◆ **Work to be completed**
Please show each line of the listing where "Ormax" is present.

◆ **Data records**
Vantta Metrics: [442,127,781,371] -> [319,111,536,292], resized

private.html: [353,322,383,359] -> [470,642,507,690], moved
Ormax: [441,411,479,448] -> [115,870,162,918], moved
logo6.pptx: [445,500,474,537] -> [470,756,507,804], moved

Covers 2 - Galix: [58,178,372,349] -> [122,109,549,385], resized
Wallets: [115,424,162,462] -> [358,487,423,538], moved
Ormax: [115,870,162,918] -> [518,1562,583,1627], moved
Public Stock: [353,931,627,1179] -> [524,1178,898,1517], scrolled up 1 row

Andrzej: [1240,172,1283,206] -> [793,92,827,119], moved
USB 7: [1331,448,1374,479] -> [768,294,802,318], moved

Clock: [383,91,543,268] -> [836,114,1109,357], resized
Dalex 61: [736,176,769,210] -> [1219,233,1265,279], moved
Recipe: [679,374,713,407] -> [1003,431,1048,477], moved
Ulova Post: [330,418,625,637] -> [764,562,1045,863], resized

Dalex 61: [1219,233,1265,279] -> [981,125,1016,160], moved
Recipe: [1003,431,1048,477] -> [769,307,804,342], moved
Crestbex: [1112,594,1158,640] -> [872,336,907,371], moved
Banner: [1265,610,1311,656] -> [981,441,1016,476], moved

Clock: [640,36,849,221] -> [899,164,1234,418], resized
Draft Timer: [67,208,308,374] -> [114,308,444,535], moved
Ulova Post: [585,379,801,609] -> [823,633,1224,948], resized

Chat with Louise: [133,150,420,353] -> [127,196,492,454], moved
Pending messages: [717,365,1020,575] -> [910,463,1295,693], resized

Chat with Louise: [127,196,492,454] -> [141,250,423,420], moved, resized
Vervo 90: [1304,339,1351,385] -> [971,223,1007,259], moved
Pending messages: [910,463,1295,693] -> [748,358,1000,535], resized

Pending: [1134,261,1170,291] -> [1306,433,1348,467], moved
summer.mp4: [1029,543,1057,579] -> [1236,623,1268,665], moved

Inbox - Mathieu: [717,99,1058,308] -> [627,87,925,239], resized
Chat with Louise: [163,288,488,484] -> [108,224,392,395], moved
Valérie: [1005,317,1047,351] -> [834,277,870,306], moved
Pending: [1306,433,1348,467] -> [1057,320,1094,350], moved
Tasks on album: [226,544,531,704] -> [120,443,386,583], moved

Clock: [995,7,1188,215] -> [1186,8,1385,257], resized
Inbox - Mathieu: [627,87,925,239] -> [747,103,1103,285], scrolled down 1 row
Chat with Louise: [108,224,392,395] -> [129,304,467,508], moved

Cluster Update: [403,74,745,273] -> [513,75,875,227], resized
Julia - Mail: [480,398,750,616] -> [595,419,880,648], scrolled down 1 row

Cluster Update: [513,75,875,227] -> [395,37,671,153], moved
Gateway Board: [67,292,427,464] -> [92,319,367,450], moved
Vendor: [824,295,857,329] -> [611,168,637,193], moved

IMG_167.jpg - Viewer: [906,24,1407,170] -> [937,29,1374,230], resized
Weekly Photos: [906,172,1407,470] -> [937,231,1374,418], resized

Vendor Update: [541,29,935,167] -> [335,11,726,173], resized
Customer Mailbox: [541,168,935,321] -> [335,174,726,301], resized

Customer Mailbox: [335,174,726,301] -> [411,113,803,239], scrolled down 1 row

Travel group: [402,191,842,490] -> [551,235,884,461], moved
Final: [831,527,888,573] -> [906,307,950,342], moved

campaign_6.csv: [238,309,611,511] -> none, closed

◆ **Exercise answer**
Ormax: [441,411,479,448] -> [115,870,162,918], moved
Ormax: [115,870,162,918] -> [518,1562,583,1627], moved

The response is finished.